[Records from a data source]
---
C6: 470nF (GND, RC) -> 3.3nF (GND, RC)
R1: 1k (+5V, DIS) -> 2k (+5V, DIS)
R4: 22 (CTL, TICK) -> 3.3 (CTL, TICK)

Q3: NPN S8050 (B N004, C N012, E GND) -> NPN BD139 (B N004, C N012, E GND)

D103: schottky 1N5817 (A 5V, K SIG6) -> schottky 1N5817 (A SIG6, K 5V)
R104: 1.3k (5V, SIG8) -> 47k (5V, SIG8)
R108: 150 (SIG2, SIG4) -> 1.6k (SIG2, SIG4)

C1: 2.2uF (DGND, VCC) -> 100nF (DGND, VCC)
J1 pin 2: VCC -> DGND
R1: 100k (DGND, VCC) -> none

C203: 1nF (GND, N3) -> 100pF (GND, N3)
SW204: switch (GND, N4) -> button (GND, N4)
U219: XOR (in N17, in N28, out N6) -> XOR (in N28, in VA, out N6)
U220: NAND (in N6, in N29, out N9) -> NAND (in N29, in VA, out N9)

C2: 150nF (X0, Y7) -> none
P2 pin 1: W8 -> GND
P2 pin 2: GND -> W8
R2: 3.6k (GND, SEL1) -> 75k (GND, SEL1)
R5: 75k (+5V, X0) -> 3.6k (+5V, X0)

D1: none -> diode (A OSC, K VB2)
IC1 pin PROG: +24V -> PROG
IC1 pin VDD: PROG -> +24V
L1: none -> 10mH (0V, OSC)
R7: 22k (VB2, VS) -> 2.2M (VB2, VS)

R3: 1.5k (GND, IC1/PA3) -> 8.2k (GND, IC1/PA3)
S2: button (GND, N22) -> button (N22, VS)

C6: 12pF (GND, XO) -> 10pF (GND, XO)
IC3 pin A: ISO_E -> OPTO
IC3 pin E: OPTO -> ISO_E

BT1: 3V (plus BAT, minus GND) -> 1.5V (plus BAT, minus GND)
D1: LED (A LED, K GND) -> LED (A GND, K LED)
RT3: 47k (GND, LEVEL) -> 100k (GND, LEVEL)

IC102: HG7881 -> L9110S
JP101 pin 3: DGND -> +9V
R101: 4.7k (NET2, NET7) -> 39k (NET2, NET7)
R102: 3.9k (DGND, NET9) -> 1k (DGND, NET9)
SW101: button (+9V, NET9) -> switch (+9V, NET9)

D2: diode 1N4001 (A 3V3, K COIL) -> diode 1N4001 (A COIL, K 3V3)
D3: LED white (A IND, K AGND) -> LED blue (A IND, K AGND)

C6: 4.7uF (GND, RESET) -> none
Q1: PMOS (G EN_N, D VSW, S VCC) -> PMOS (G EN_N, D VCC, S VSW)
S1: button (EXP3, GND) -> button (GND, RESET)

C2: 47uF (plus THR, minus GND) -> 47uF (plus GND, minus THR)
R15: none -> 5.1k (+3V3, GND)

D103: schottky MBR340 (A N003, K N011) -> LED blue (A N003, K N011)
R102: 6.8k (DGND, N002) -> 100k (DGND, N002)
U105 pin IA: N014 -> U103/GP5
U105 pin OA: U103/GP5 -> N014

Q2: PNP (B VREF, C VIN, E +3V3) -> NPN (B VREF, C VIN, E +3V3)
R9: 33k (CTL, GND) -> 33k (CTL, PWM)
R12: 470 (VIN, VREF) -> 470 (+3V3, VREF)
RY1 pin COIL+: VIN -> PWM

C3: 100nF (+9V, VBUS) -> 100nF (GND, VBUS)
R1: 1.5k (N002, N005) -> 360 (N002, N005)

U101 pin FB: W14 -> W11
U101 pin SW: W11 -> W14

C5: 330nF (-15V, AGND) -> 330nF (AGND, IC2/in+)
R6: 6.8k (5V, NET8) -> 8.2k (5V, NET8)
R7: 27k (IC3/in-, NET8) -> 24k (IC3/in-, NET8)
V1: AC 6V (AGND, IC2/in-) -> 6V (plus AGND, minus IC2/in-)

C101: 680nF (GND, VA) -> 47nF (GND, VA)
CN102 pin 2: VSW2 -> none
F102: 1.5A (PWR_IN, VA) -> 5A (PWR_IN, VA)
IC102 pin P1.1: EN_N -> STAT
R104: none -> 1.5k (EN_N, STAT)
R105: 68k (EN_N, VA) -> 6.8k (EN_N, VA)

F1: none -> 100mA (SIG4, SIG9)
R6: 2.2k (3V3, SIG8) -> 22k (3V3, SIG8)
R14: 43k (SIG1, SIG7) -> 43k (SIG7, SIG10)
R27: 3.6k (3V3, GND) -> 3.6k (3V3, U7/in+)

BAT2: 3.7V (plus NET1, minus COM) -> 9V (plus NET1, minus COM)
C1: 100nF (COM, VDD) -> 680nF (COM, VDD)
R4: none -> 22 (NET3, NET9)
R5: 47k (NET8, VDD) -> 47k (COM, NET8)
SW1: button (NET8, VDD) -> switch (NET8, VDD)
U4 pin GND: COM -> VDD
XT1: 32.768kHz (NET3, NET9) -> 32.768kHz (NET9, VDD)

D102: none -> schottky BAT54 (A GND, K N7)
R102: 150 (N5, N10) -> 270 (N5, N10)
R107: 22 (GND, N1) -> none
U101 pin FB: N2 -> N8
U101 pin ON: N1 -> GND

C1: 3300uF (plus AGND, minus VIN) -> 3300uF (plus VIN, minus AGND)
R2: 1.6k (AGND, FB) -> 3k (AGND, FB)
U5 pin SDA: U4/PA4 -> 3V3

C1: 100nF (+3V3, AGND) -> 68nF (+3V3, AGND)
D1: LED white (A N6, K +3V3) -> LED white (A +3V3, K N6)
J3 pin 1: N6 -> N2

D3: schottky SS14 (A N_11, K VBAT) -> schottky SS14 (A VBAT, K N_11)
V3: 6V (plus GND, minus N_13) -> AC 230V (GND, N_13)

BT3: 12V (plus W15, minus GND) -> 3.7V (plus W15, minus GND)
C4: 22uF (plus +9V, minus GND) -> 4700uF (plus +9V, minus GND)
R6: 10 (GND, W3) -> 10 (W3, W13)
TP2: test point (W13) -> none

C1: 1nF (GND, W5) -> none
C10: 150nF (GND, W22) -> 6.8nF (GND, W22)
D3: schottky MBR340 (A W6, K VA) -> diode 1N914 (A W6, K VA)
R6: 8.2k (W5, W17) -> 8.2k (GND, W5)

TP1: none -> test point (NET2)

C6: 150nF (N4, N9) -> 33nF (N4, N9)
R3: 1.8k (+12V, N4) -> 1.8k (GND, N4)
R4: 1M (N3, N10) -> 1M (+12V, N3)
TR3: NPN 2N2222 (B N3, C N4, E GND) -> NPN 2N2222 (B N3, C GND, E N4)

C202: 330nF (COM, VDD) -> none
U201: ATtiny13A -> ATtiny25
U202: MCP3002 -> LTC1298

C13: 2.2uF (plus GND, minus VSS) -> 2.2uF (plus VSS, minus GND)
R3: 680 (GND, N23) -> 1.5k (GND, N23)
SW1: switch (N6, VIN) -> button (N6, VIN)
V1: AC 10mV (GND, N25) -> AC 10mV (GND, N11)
---
• [Assignment]: Looking at the data above, write out exactly the lines that start at the one containing "U5 pin SDA: U4/PA4 -> 3V3" and end at the one containing "U201: ATtiny13A -> ATtiny25"; include both and nothing beyond.

• [Written response]:
U5 pin SDA: U4/PA4 -> 3V3

C1: 100nF (+3V3, AGND) -> 68nF (+3V3, AGND)
D1: LED white (A N6, K +3V3) -> LED white (A +3V3, K N6)
J3 pin 1: N6 -> N2

D3: schottky SS14 (A N_11, K VBAT) -> schottky SS14 (A VBAT, K N_11)
V3: 6V (plus GND, minus N_13) -> AC 230V (GND, N_13)

BT3: 12V (plus W15, minus GND) -> 3.7V (plus W15, minus GND)
C4: 22uF (plus +9V, minus GND) -> 4700uF (plus +9V, minus GND)
R6: 10 (GND, W3) -> 10 (W3, W13)
TP2: test point (W13) -> none

C1: 1nF (GND, W5) -> none
C10: 150nF (GND, W22) -> 6.8nF (GND, W22)
D3: schottky MBR340 (A W6, K VA) -> diode 1N914 (A W6, K VA)
R6: 8.2k (W5, W17) -> 8.2k (GND, W5)

TP1: none -> test point (NET2)

C6: 150nF (N4, N9) -> 33nF (N4, N9)
R3: 1.8k (+12V, N4) -> 1.8k (GND, N4)
R4: 1M (N3, N10) -> 1M (+12V, N3)
TR3: NPN 2N2222 (B N3, C N4, E GND) -> NPN 2N2222 (B N3, C GND, E N4)

C202: 330nF (COM, VDD) -> none
U201: ATtiny13A -> ATtiny25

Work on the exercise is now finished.